- Activity -
Every line from the start of the entries up to and including the one bearing "red plate B1:D2" must be printed verbatim, without the pictures.

[Stored data]
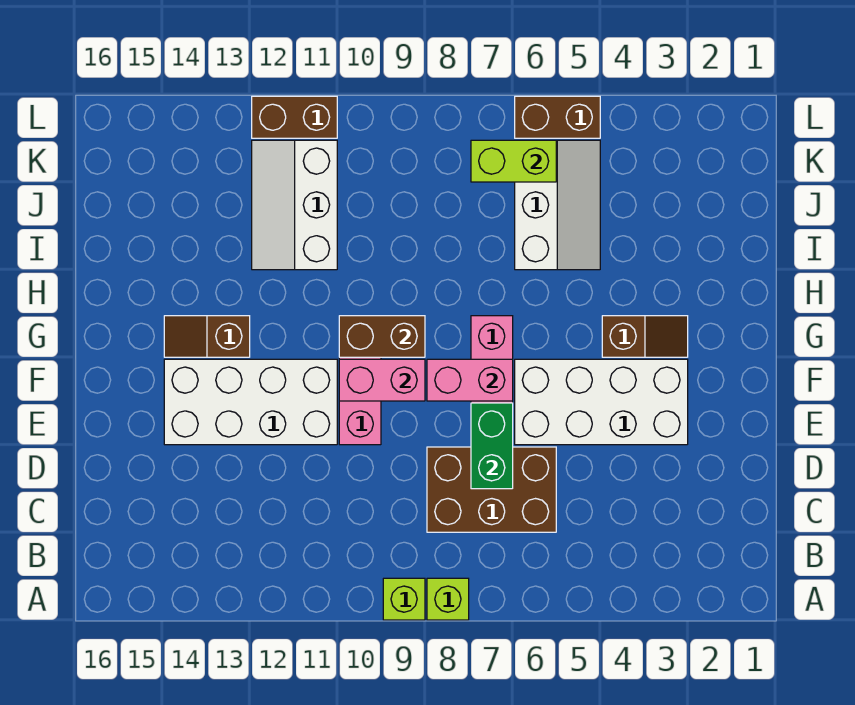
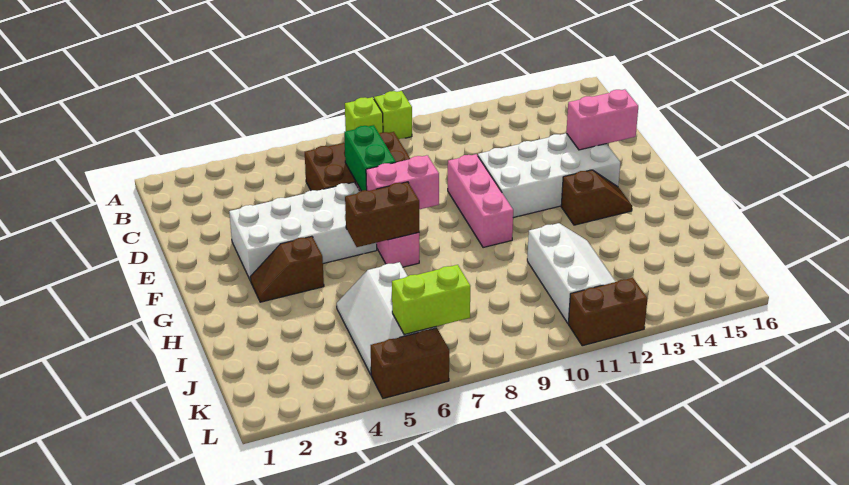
pink brick F9:F10 level 2 -> pink brick E14:E15 level 2
brown brick G9:G10 level 2 -> brown brick G6:G7 level 2

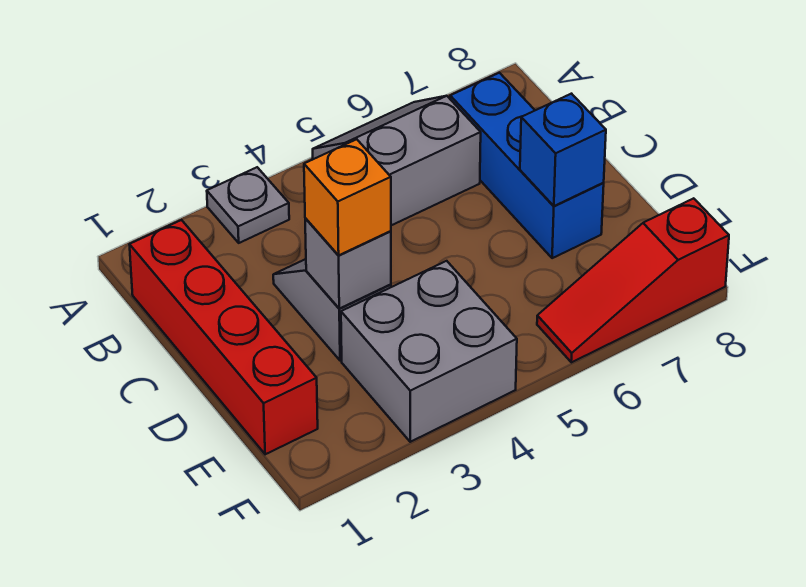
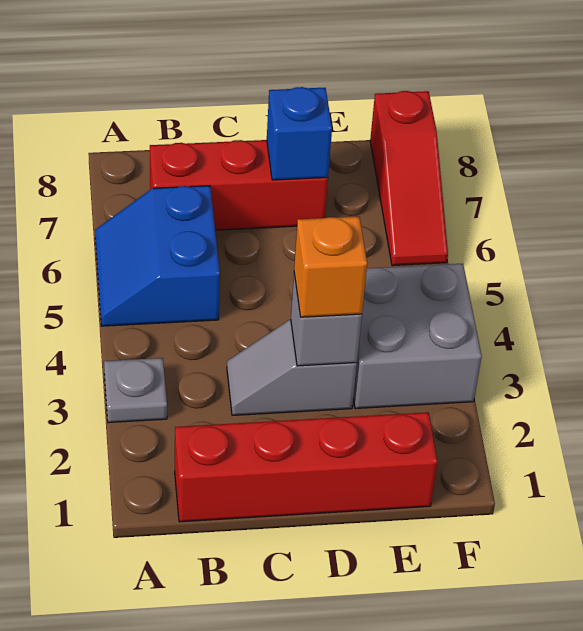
grey slope A5:B6 level 1 top B -> blue slope A5:B6 level 1 top B
blue brick B7:D7 level 1 -> red brick B7:D7 level 1

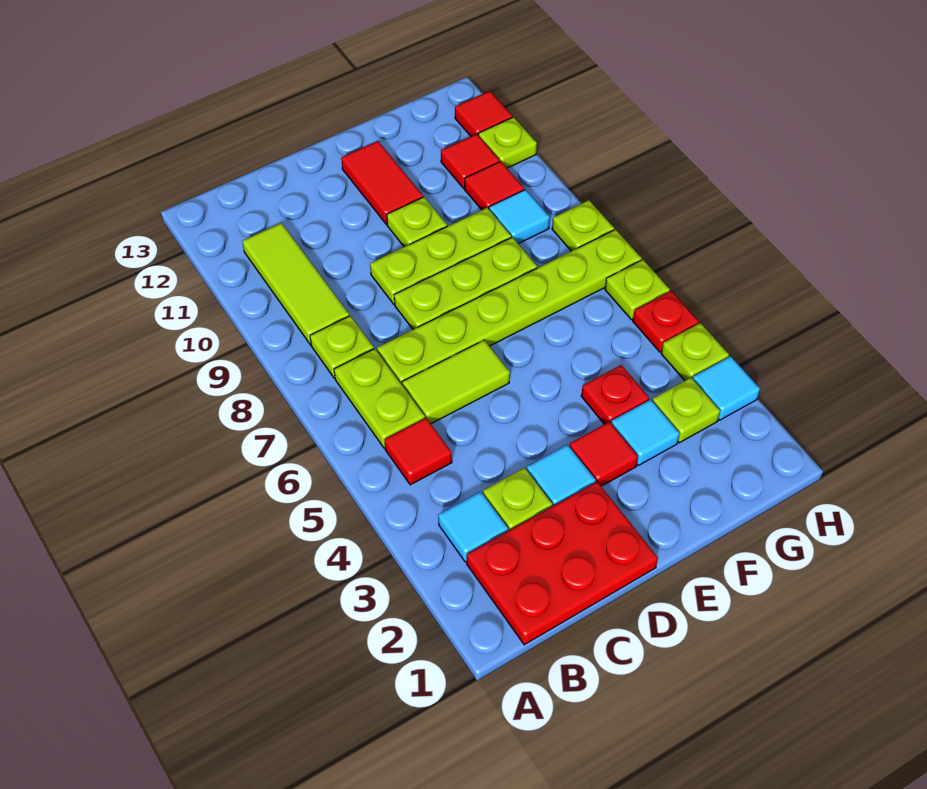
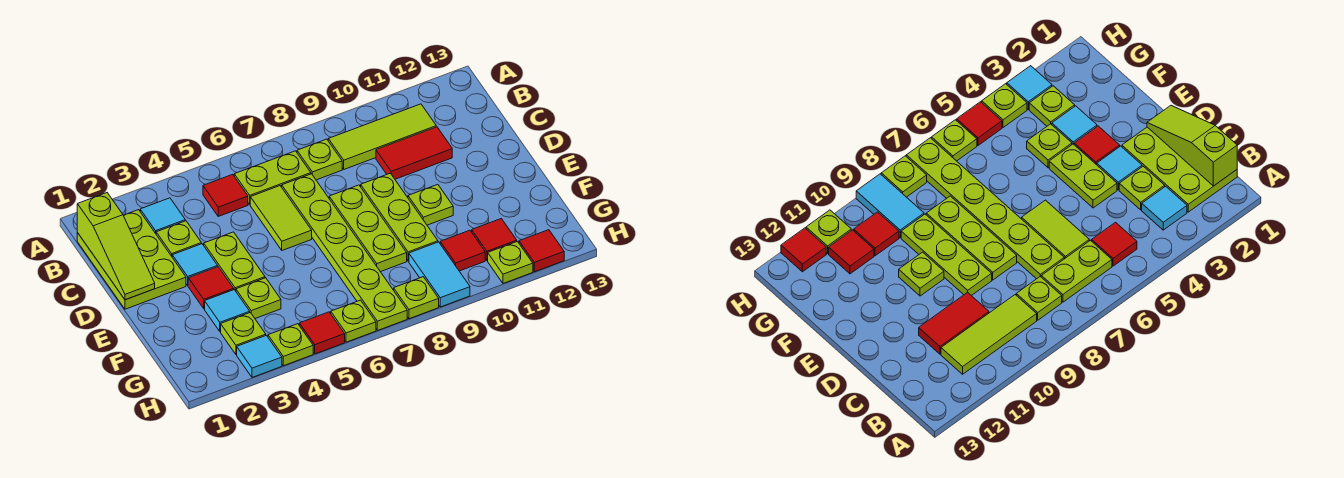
red plate B1:D2 level 1 -> lime plate B1:D2 level 1
none -> lime slope B1:D1 level 2 top B
none -> lime plate D4:E4 level 1
red tile E11:E12 level 1 -> red tile C10:C11 level 1
red plate F4 level 1 -> lime plate F4 level 1
cyan tile G9 level 1 -> cyan tile G9:H9 level 1
red plate H5 level 1 -> red tile H5 level 1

- Exercise solution -
pink brick F9:F10 level 2 -> pink brick E14:E15 level 2
brown brick G9:G10 level 2 -> brown brick G6:G7 level 2

grey slope A5:B6 level 1 top B -> blue slope A5:B6 level 1 top B
blue brick B7:D7 level 1 -> red brick B7:D7 level 1

red plate B1:D2 level 1 -> lime plate B1:D2 level 1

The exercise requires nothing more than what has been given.